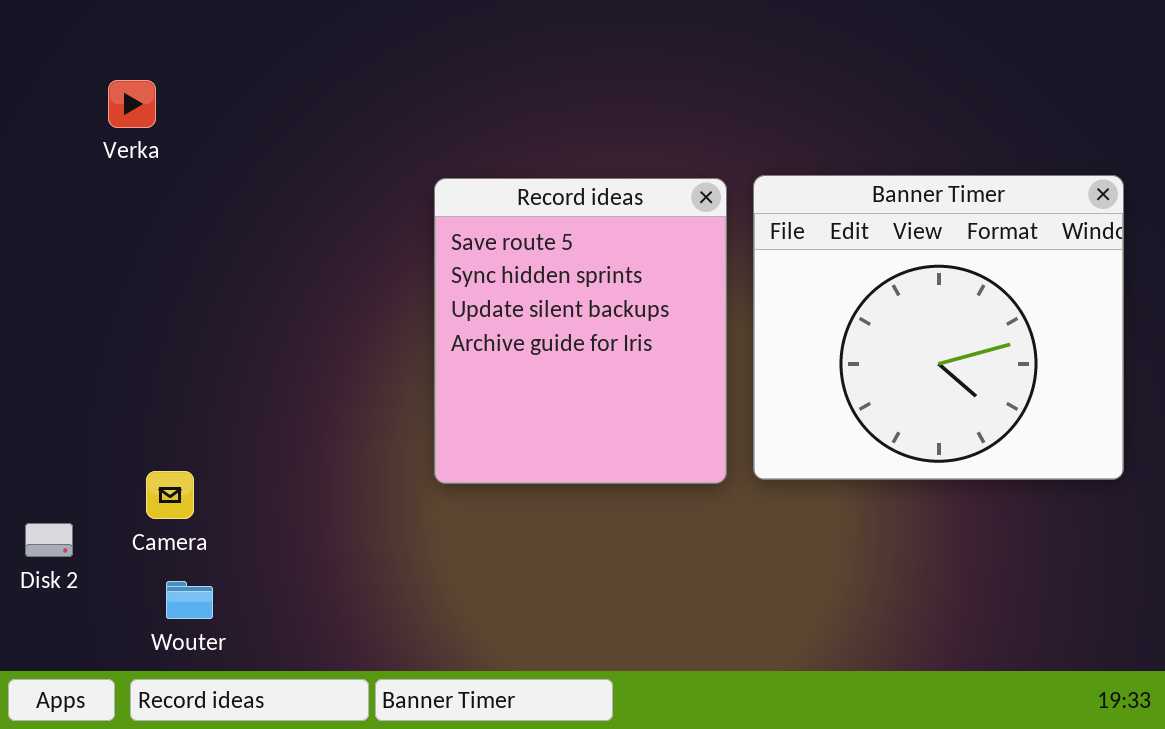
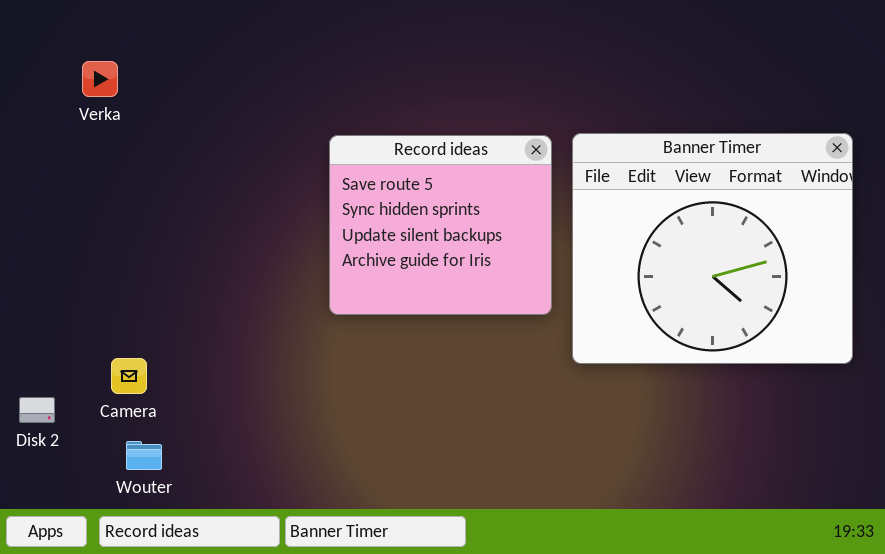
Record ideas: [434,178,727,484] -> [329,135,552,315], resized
* * *
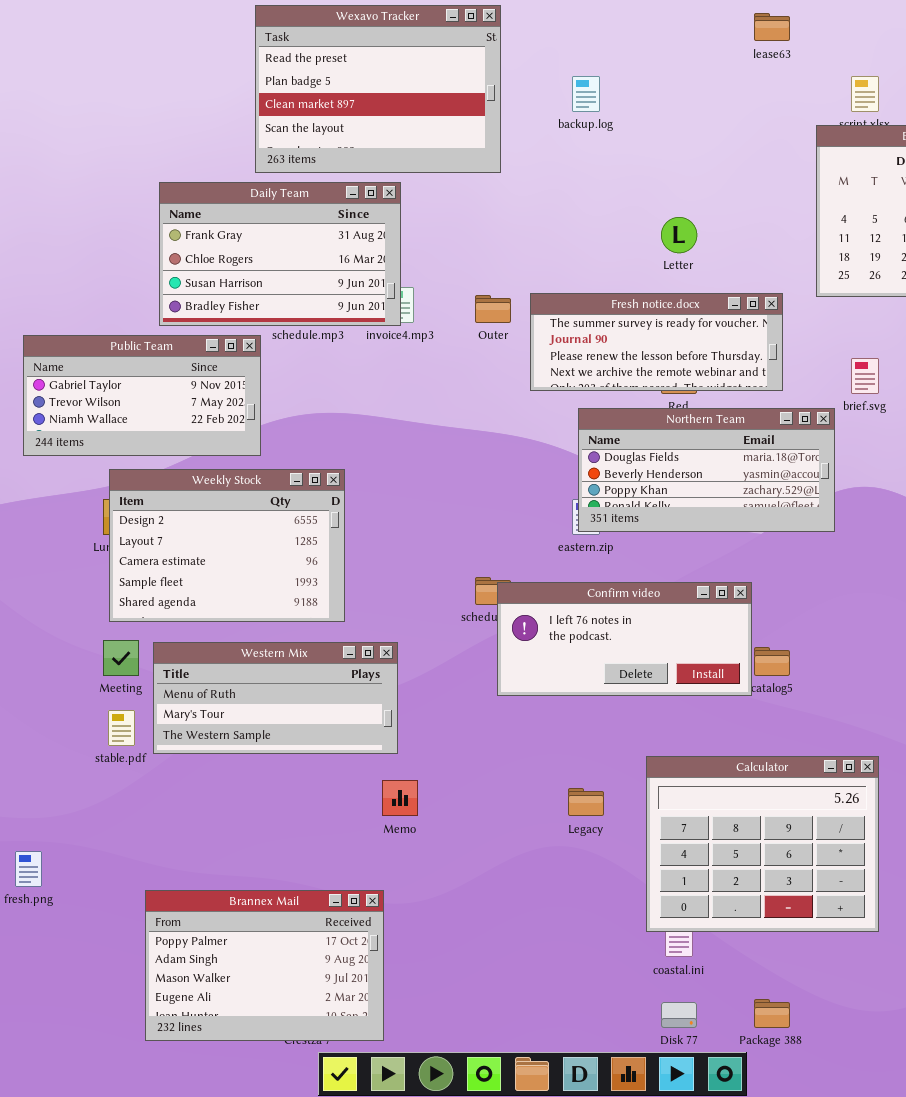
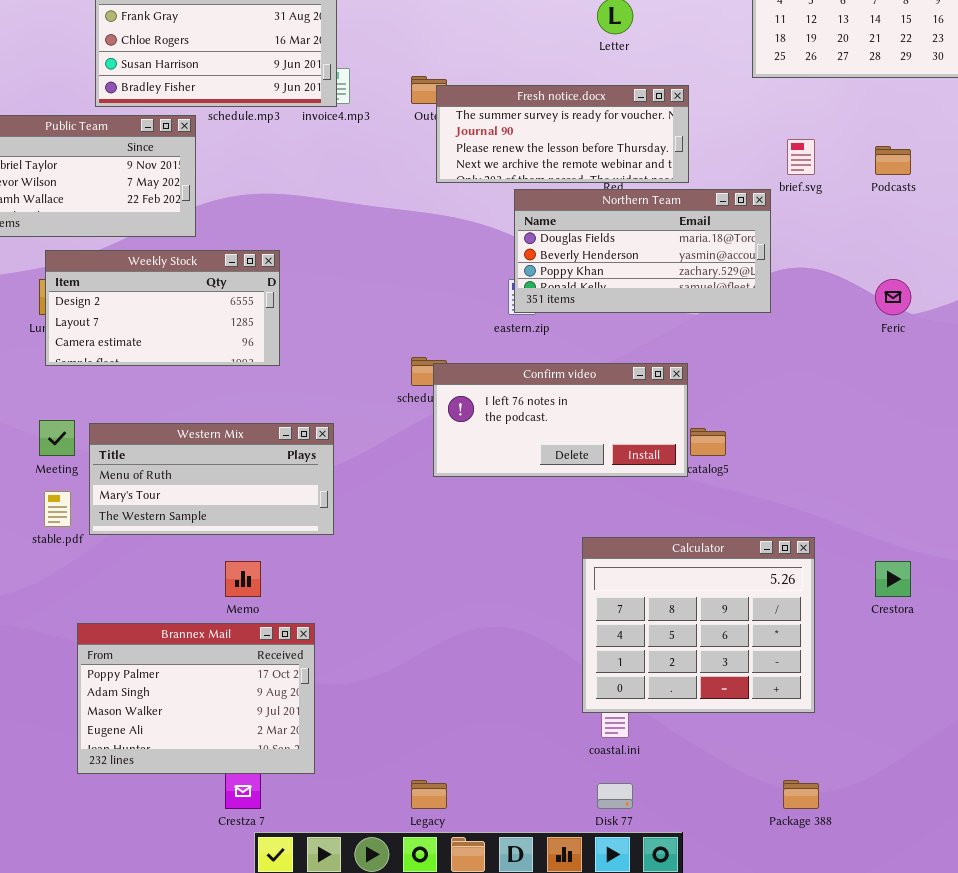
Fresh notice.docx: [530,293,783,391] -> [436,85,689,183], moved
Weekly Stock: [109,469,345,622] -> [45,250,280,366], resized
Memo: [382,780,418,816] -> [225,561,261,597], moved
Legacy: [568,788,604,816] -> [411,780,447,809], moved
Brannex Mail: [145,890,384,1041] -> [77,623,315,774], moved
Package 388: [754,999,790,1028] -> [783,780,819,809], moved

— What is expected —
From the line that has "Fresh notice.docx: [530,293,783,391]" through the line that has "Package 388: [754,999,790,1028]", copy every line exactly as it appears above, and leave out all others.

— Problem solution —
Fresh notice.docx: [530,293,783,391] -> [436,85,689,183], moved
Weekly Stock: [109,469,345,622] -> [45,250,280,366], resized
Memo: [382,780,418,816] -> [225,561,261,597], moved
Legacy: [568,788,604,816] -> [411,780,447,809], moved
Brannex Mail: [145,890,384,1041] -> [77,623,315,774], moved
Package 388: [754,999,790,1028] -> [783,780,819,809], moved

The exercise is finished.